> **Source material**
────────────────

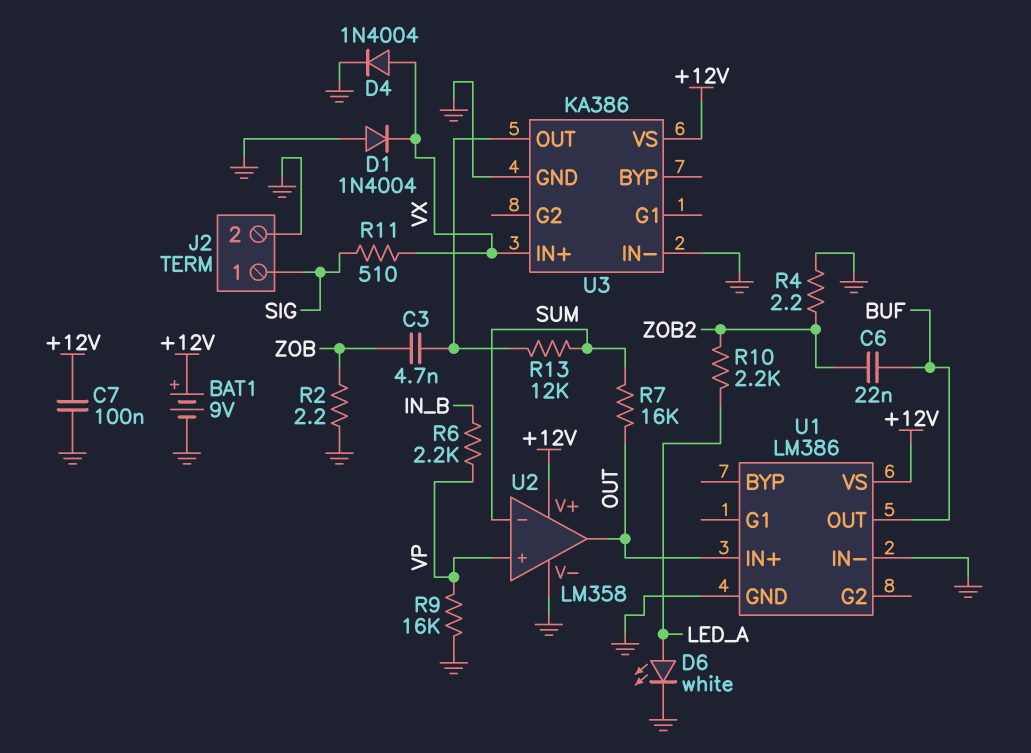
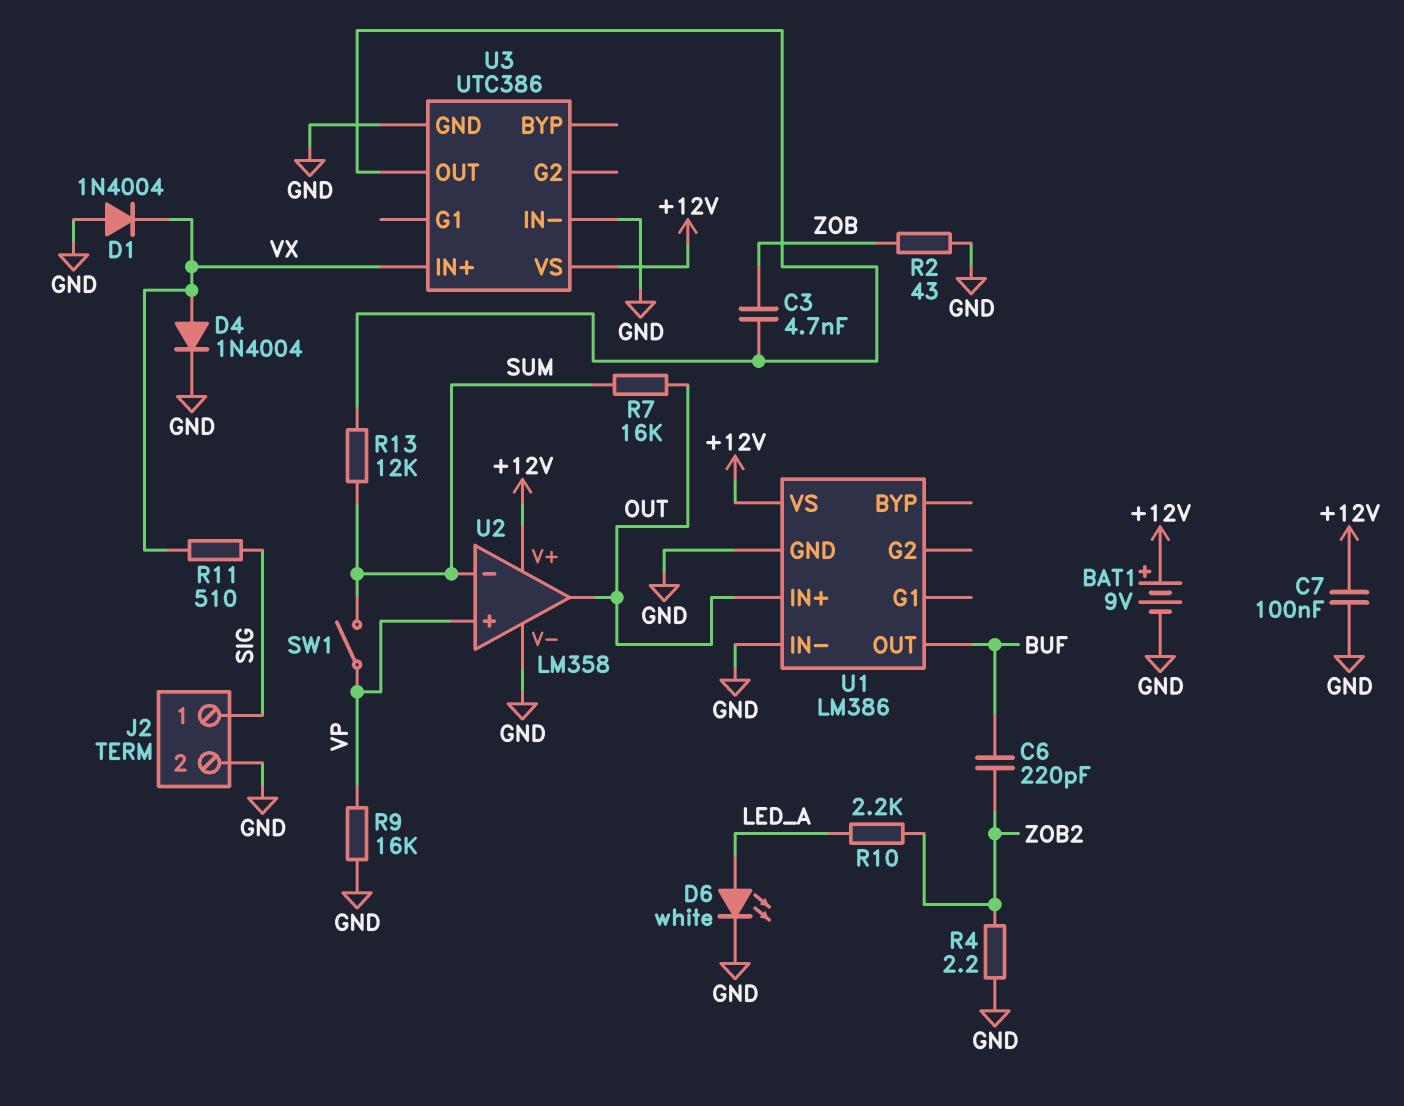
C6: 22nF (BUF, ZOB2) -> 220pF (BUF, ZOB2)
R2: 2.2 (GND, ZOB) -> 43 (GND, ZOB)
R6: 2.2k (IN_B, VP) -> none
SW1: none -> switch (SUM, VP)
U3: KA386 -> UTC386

────────────────

> **Exercise prompt**
Look through the entries above and list every line containing "none".

> **Result of this exercise**
R6: 2.2k (IN_B, VP) -> none
SW1: none -> switch (SUM, VP)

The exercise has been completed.